> [PROVIDED MATERIAL]
BEGIN

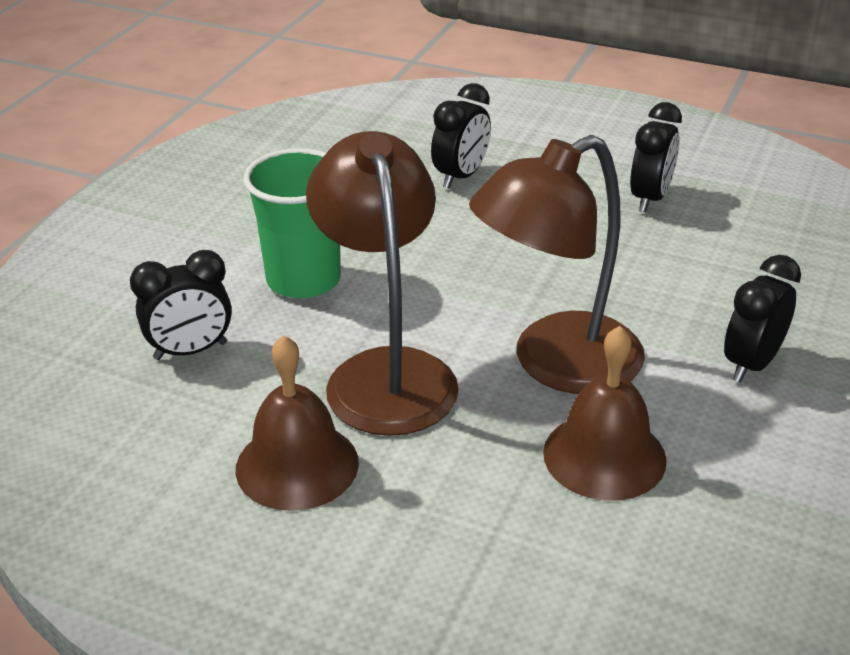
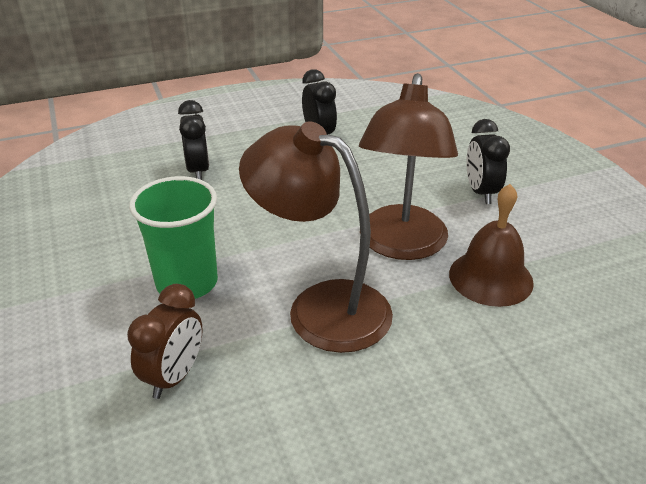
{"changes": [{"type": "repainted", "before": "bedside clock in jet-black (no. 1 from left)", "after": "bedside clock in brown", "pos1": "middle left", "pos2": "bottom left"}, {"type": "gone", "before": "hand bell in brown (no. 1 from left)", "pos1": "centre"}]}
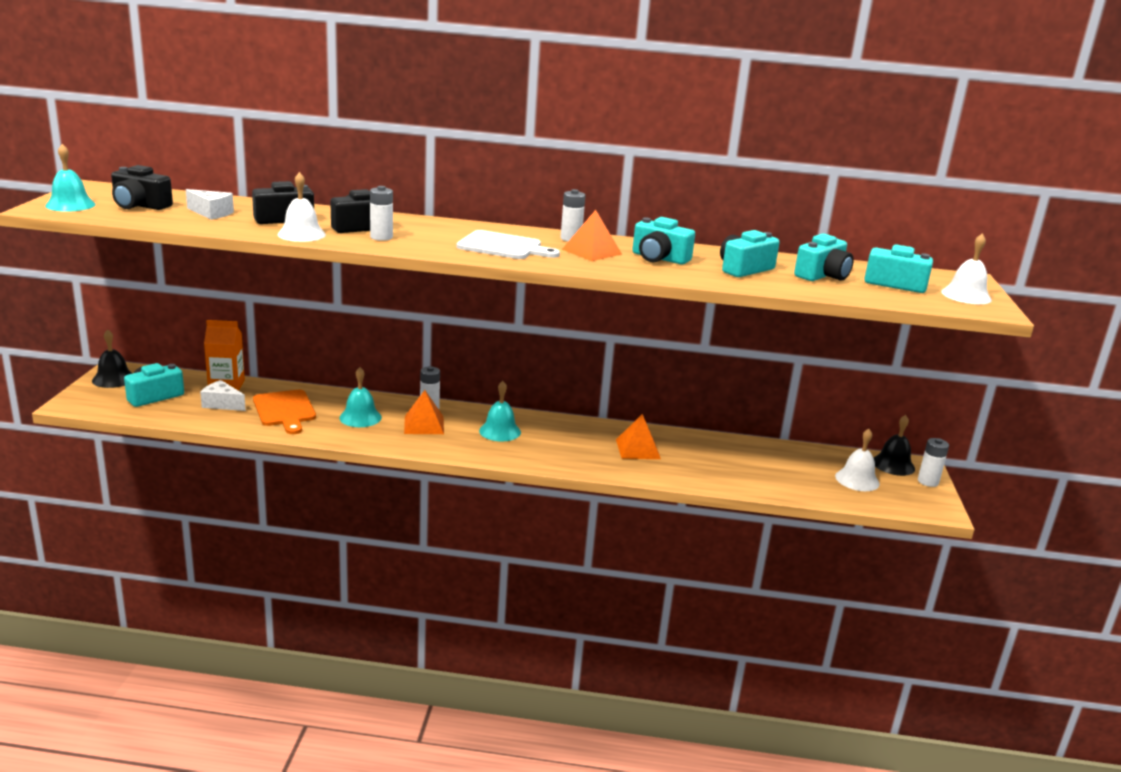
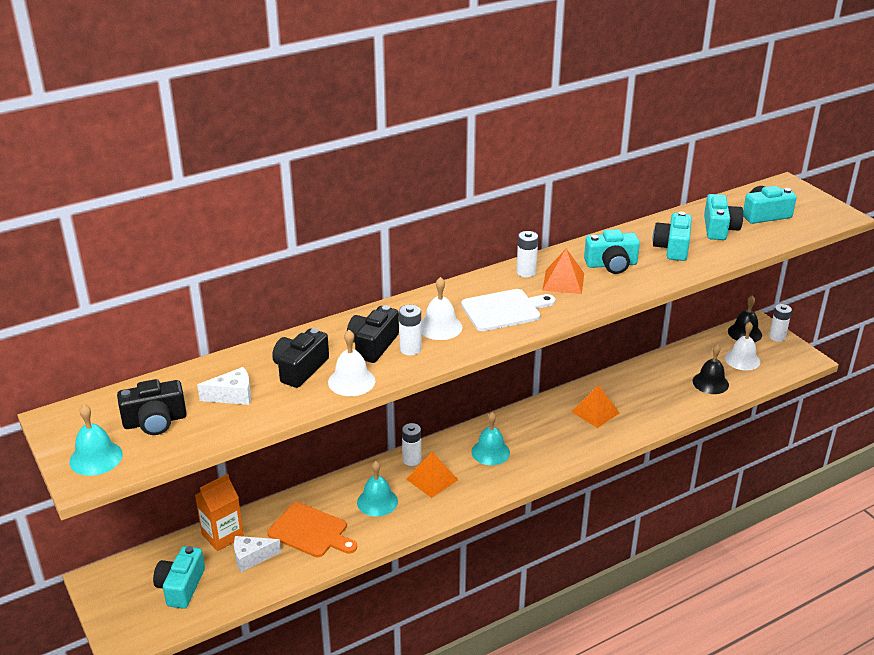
{"changes": [{"type": "shifted", "before": "hand bell in snow-white (no. 3 from left in the first image)", "after": "hand bell in snow-white (no. 2 from left)", "pos1": "middle right", "pos2": "centre"}, {"type": "shifted", "before": "hand bell in jet-black (no. 1 from left)", "pos1": "middle left", "pos2": "middle right"}]}
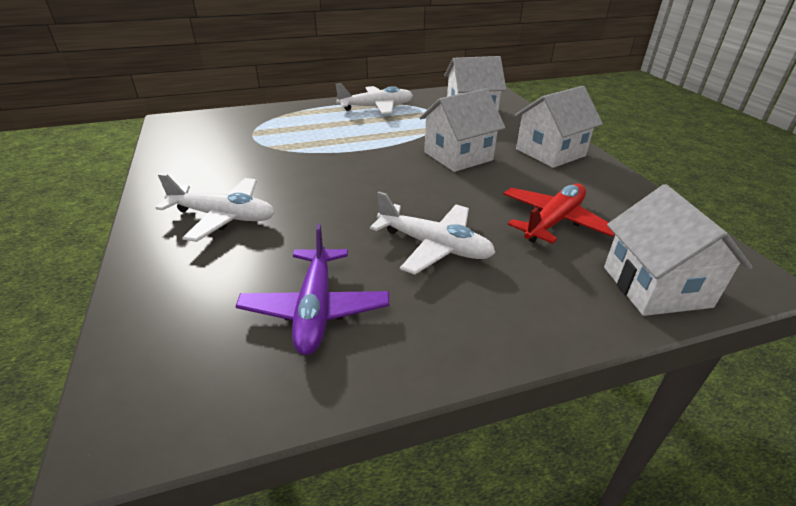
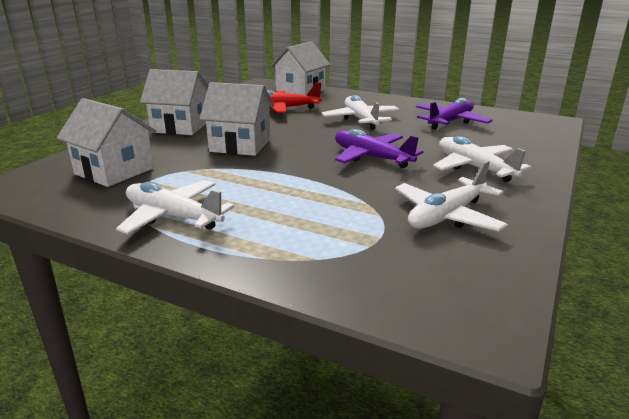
{"changes": [{"type": "new", "after": "aeroplane in violet (no. 1 from left)", "pos2": "centre"}, {"type": "new", "after": "aeroplane in snow-white (no. 3 from left)", "pos2": "middle right"}]}
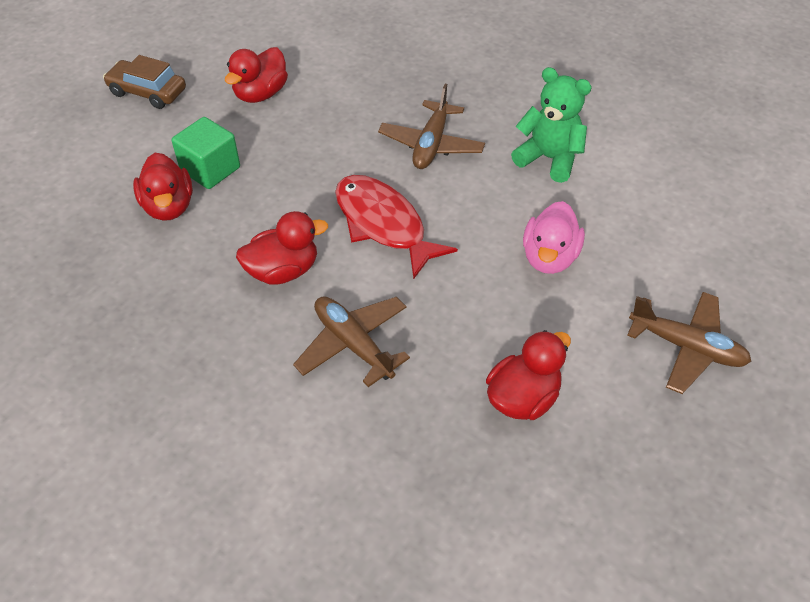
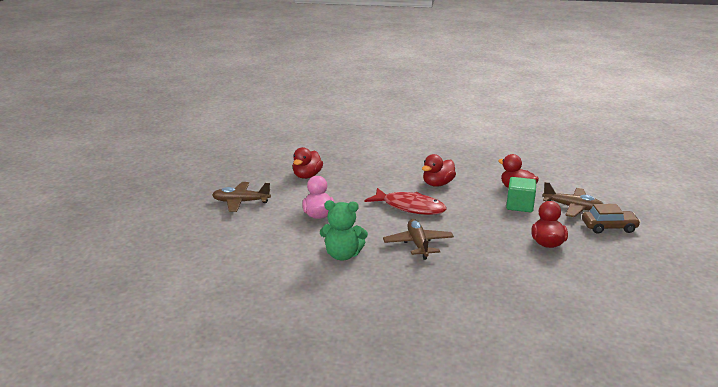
{"changes": [{"type": "shifted", "before": "aeroplane in brown (no. 1 from left in the first image)", "after": "aeroplane in brown (no. 3 from left)", "pos1": "centre", "pos2": "middle right"}]}
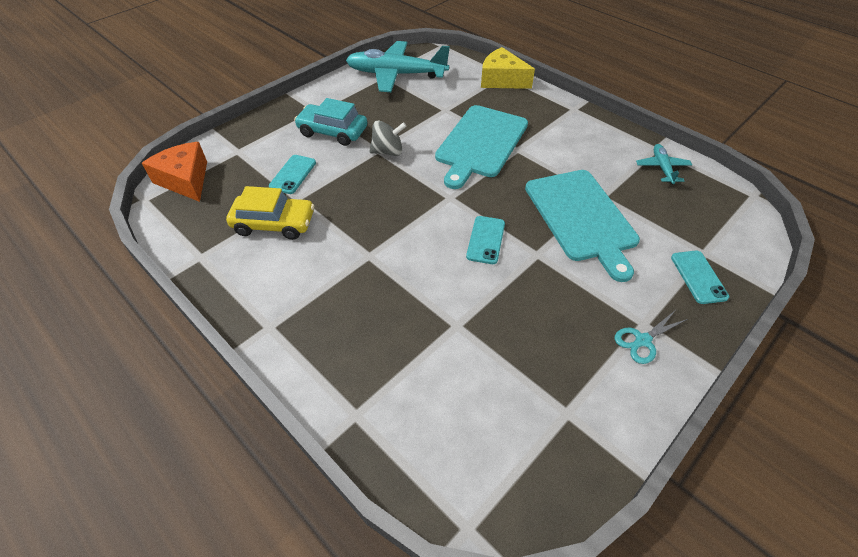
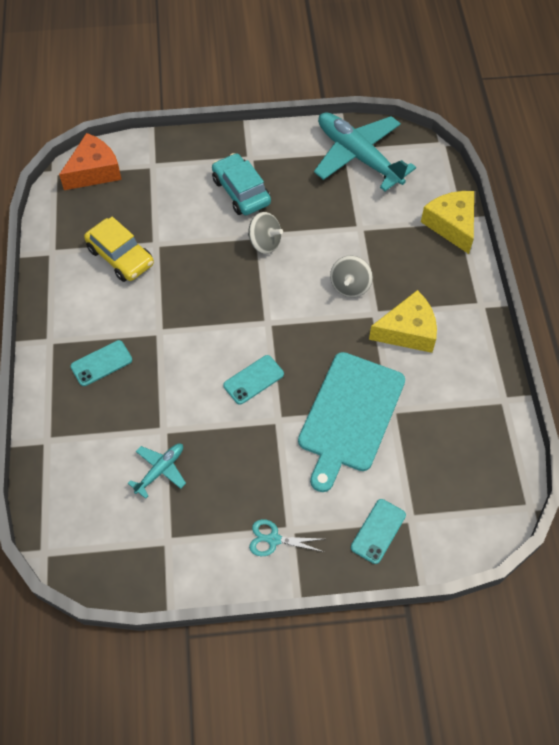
{"changes": [{"type": "swapped", "before": "chopping board in turquoise (no. 1 from left)", "after": "spinning top in grey (no. 2 from left)", "pos1": "top centre", "pos2": "centre"}, {"type": "rotated", "before": "cheese wedge in orange", "pos1": "top left", "pos2": "top left", "turn": 45}, {"type": "shifted", "before": "aeroplane in turquoise (no. 2 from left in the first image)", "after": "aeroplane in turquoise (no. 1 from left)", "pos1": "top right", "pos2": "middle left"}, {"type": "shifted", "before": "mobile phone in turquoise (no. 1 from left)", "pos1": "top centre", "pos2": "middle left"}, {"type": "new", "after": "cheese wedge in bright yellow (no. 1 from left)", "pos2": "middle right"}]}
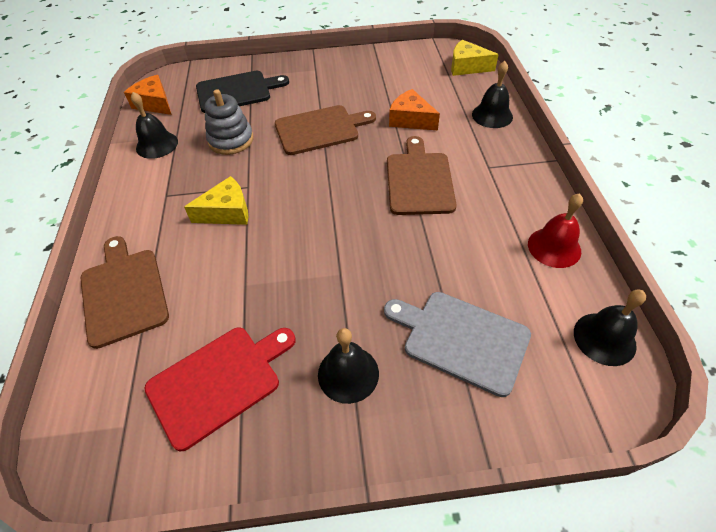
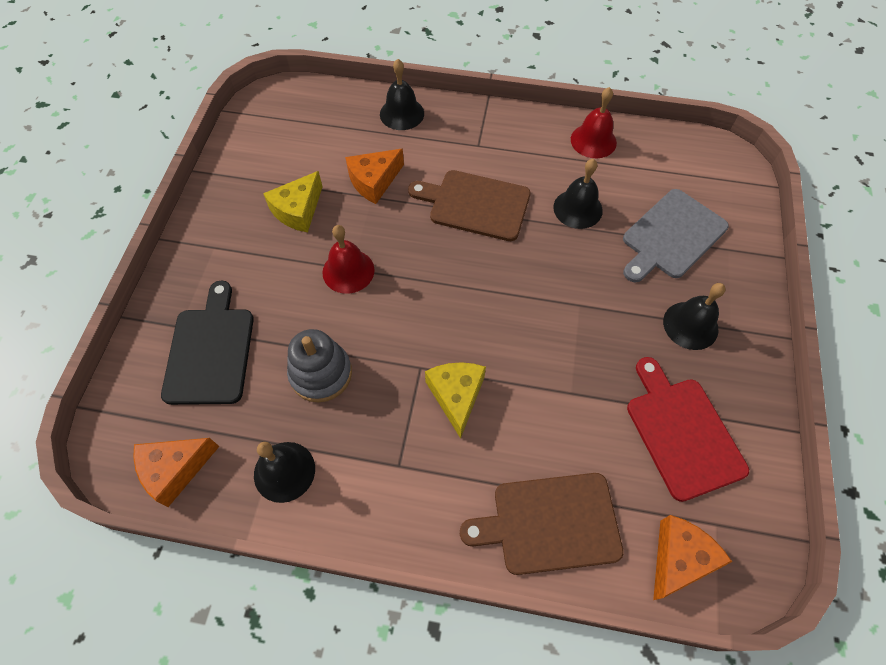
{"changes": [{"type": "shifted", "before": "cheese wedge in bright yellow (no. 2 from left in the first image)", "after": "cheese wedge in bright yellow (no. 1 from left)", "pos1": "top centre", "pos2": "top left"}, {"type": "swapped", "before": "chopping board in brown (no. 2 from left)", "after": "hand bell in scarlet (no. 1 from left)", "pos1": "top centre", "pos2": "centre"}, {"type": "shifted", "before": "hand bell in jet-black (no. 4 from left in the first image)", "after": "hand bell in jet-black (no. 3 from left)", "pos1": "middle right", "pos2": "top centre"}, {"type": "new", "after": "cheese wedge in orange (no. 3 from left)", "pos2": "bottom right"}]}
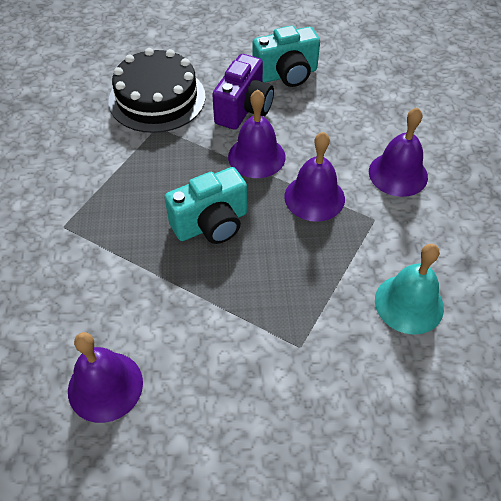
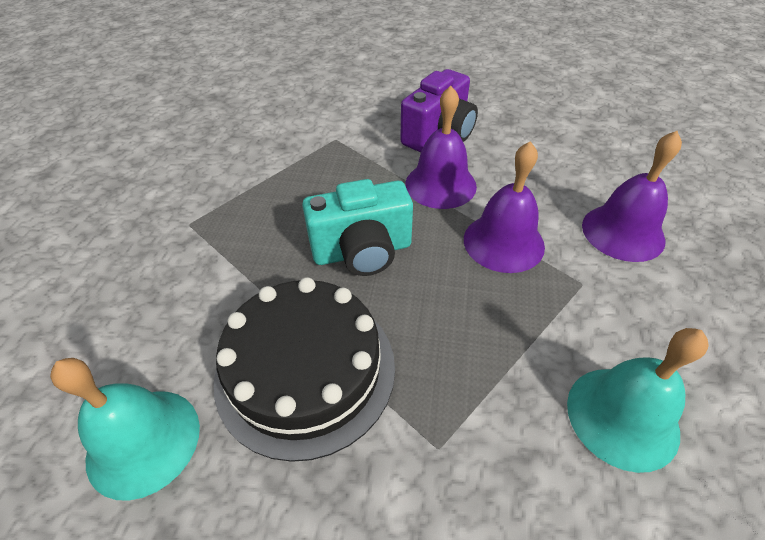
{"changes": [{"type": "gone", "before": "compact camera in turquoise (no. 2 from left)", "pos1": "top centre"}, {"type": "shifted", "before": "cake in jet-black", "pos1": "top left", "pos2": "bottom centre"}, {"type": "repainted", "before": "hand bell in violet (no. 1 from left)", "after": "hand bell in turquoise (no. 1 from left)", "pos1": "bottom left", "pos2": "bottom left"}]}
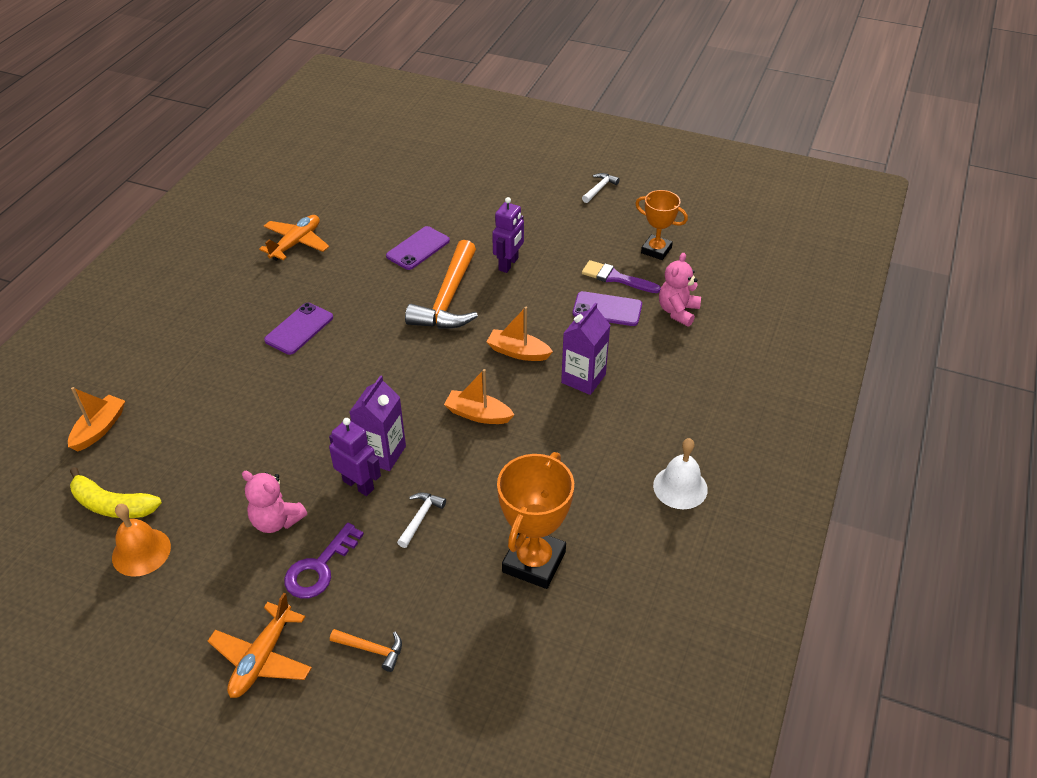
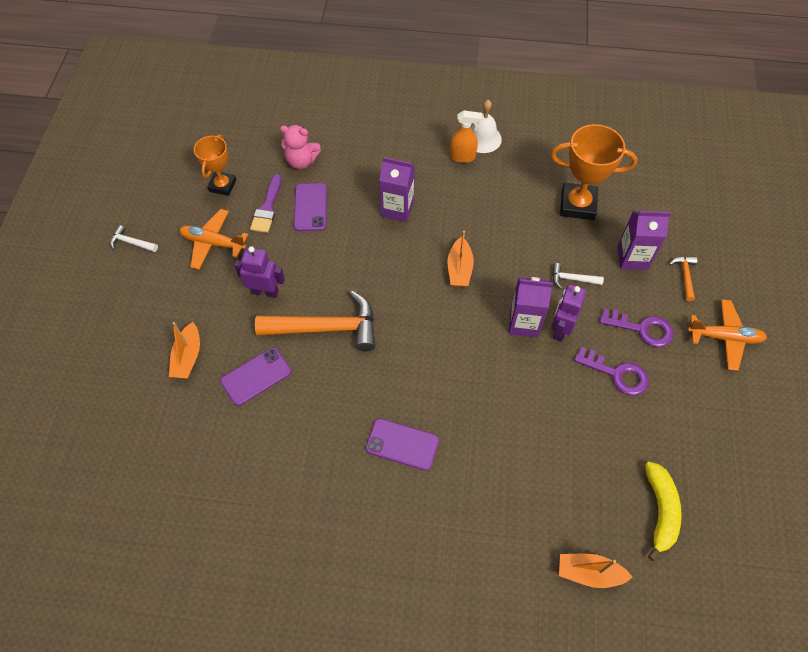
{"changes": [{"type": "shifted", "before": "aeroplane in orange (no. 2 from left in the first image)", "after": "aeroplane in orange (no. 1 from left)", "pos1": "top left", "pos2": "middle left"}, {"type": "rotated", "before": "mobile phone in violet (no. 2 from left in the first image)", "pos1": "top centre", "pos2": "middle left", "turn": -60}, {"type": "shifted", "before": "boat in orange (no. 3 from left in the first image)", "after": "boat in orange (no. 1 from left)", "pos1": "centre", "pos2": "middle left"}, {"type": "swapped", "before": "stuffed bear in rose-pink (no. 1 from left)", "after": "latchkey in violet (no. 1 from left)", "pos1": "middle left", "pos2": "middle right"}, {"type": "gone", "before": "hand bell in orange", "pos1": "bottom left"}, {"type": "new", "after": "spray bottle in orange", "pos2": "top centre"}, {"type": "new", "after": "carton in violet (no. 3 from left)", "pos2": "middle right"}]}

END

Could the data above be returned in full, exactly, with every image left out?

> [RESPONSE FOR THIS EXERCISE]
{"changes": [{"type": "repainted", "before": "bedside clock in jet-black (no. 1 from left)", "after": "bedside clock in brown", "pos1": "middle left", "pos2": "bottom left"}, {"type": "gone", "before": "hand bell in brown (no. 1 from left)", "pos1": "centre"}]}
{"changes": [{"type": "shifted", "before": "hand bell in snow-white (no. 3 from left in the first image)", "after": "hand bell in snow-white (no. 2 from left)", "pos1": "middle right", "pos2": "centre"}, {"type": "shifted", "before": "hand bell in jet-black (no. 1 from left)", "pos1": "middle left", "pos2": "middle right"}]}
{"changes": [{"type": "new", "after": "aeroplane in violet (no. 1 from left)", "pos2": "centre"}, {"type": "new", "after": "aeroplane in snow-white (no. 3 from left)", "pos2": "middle right"}]}
{"changes": [{"type": "shifted", "before": "aeroplane in brown (no. 1 from left in the first image)", "after": "aeroplane in brown (no. 3 from left)", "pos1": "centre", "pos2": "middle right"}]}
{"changes": [{"type": "swapped", "before": "chopping board in turquoise (no. 1 from left)", "after": "spinning top in grey (no. 2 from left)", "pos1": "top centre", "pos2": "centre"}, {"type": "rotated", "before": "cheese wedge in orange", "pos1": "top left", "pos2": "top left", "turn": 45}, {"type": "shifted", "before": "aeroplane in turquoise (no. 2 from left in the first image)", "after": "aeroplane in turquoise (no. 1 from left)", "pos1": "top right", "pos2": "middle left"}, {"type": "shifted", "before": "mobile phone in turquoise (no. 1 from left)", "pos1": "top centre", "pos2": "middle left"}, {"type": "new", "after": "cheese wedge in bright yellow (no. 1 from left)", "pos2": "middle right"}]}
{"changes": [{"type": "shifted", "before": "cheese wedge in bright yellow (no. 2 from left in the first image)", "after": "cheese wedge in bright yellow (no. 1 from left)", "pos1": "top centre", "pos2": "top left"}, {"type": "swapped", "before": "chopping board in brown (no. 2 from left)", "after": "hand bell in scarlet (no. 1 from left)", "pos1": "top centre", "pos2": "centre"}, {"type": "shifted", "before": "hand bell in jet-black (no. 4 from left in the first image)", "after": "hand bell in jet-black (no. 3 from left)", "pos1": "middle right", "pos2": "top centre"}, {"type": "new", "after": "cheese wedge in orange (no. 3 from left)", "pos2": "bottom right"}]}
{"changes": [{"type": "gone", "before": "compact camera in turquoise (no. 2 from left)", "pos1": "top centre"}, {"type": "shifted", "before": "cake in jet-black", "pos1": "top left", "pos2": "bottom centre"}, {"type": "repainted", "before": "hand bell in violet (no. 1 from left)", "after": "hand bell in turquoise (no. 1 from left)", "pos1": "bottom left", "pos2": "bottom left"}]}
{"changes": [{"type": "shifted", "before": "aeroplane in orange (no. 2 from left in the first image)", "after": "aeroplane in orange (no. 1 from left)", "pos1": "top left", "pos2": "middle left"}, {"type": "rotated", "before": "mobile phone in violet (no. 2 from left in the first image)", "pos1": "top centre", "pos2": "middle left", "turn": -60}, {"type": "shifted", "before": "boat in orange (no. 3 from left in the first image)", "after": "boat in orange (no. 1 from left)", "pos1": "centre", "pos2": "middle left"}, {"type": "swapped", "before": "stuffed bear in rose-pink (no. 1 from left)", "after": "latchkey in violet (no. 1 from left)", "pos1": "middle left", "pos2": "middle right"}, {"type": "gone", "before": "hand bell in orange", "pos1": "bottom left"}, {"type": "new", "after": "spray bottle in orange", "pos2": "top centre"}, {"type": "new", "after": "carton in violet (no. 3 from left)", "pos2": "middle right"}]}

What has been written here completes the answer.